--- SOURCE DATA Enclosed Below ---
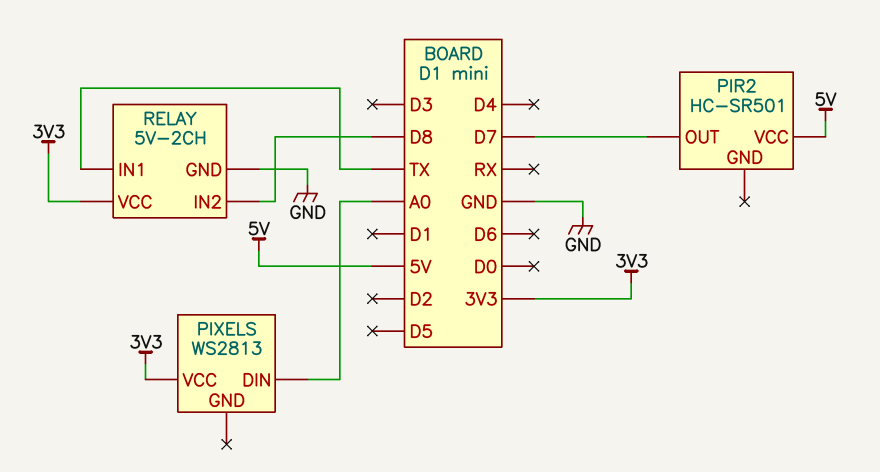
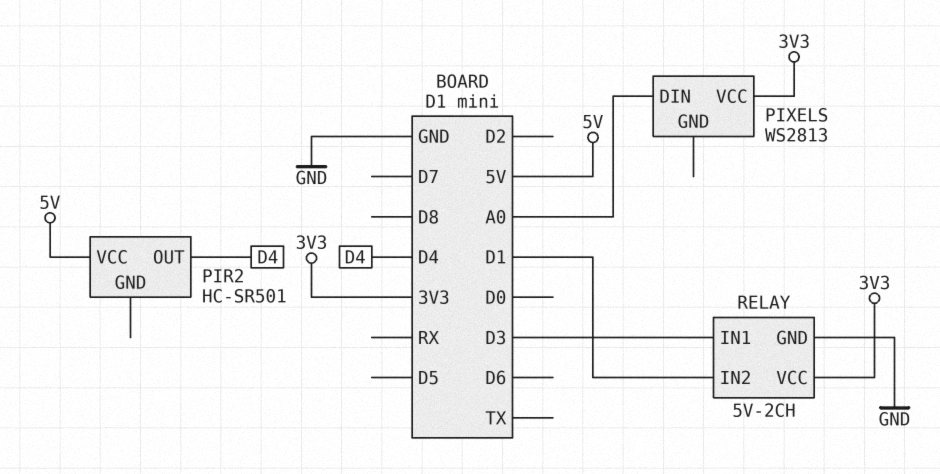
PIR2 pin OUT: D7 -> D4
RELAY pin IN1: TX -> D3
RELAY pin IN2: D8 -> D1

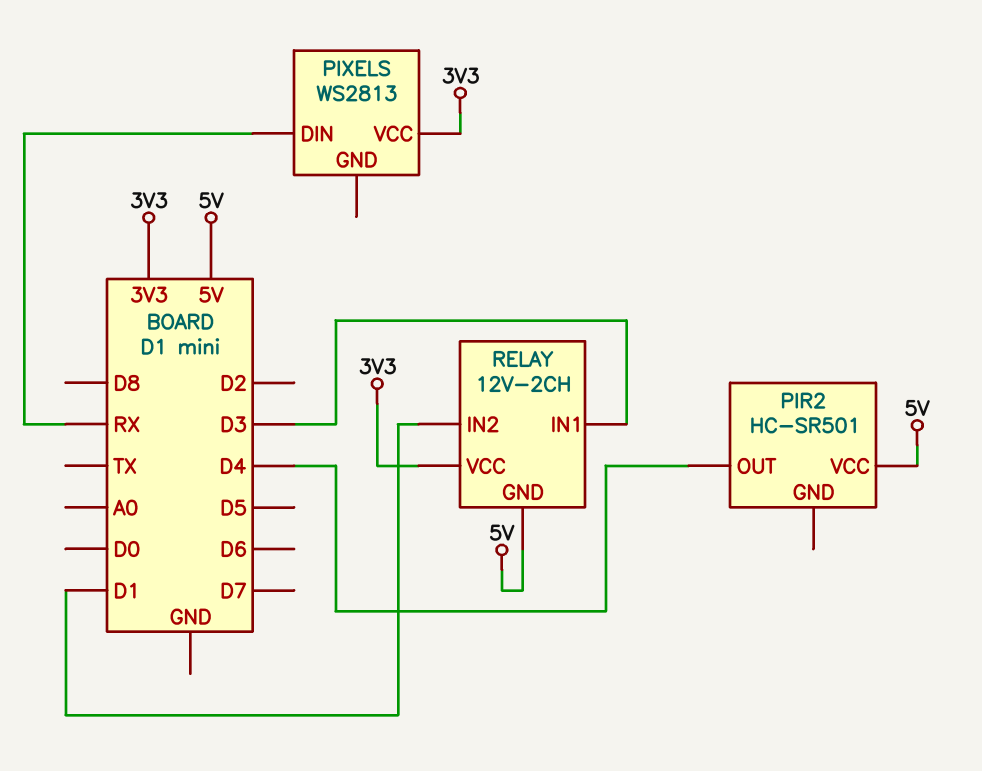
PIXELS pin DIN: A0 -> RX
RELAY: 5V-2CH -> 12V-2CH
RELAY pin GND: GND -> 5V

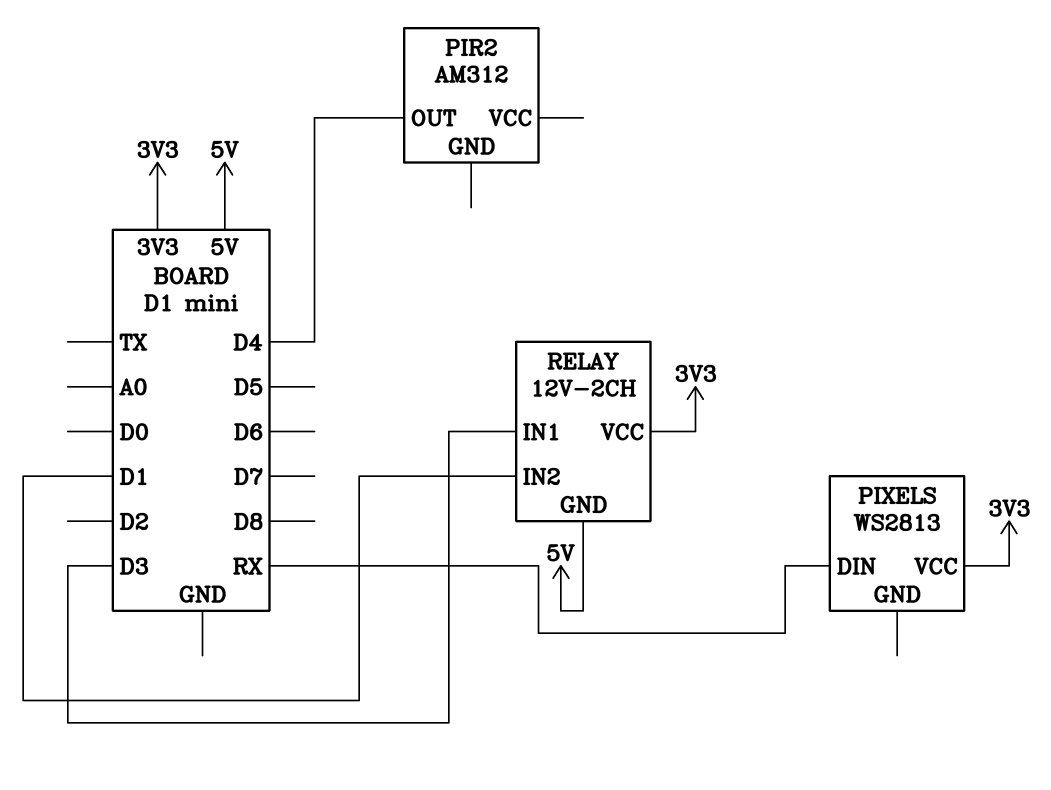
PIR2: HC-SR501 -> AM312
PIR2 pin VCC: 5V -> none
--- End of Enclosed SOURCE DATA ---
### TASK DIRECTIONS
Omitting the images, transcribe every record exactly.

### EXPECTED ANSWER
PIR2 pin OUT: D7 -> D4
RELAY pin IN1: TX -> D3
RELAY pin IN2: D8 -> D1

PIXELS pin DIN: A0 -> RX
RELAY: 5V-2CH -> 12V-2CH
RELAY pin GND: GND -> 5V

PIR2: HC-SR501 -> AM312
PIR2 pin VCC: 5V -> none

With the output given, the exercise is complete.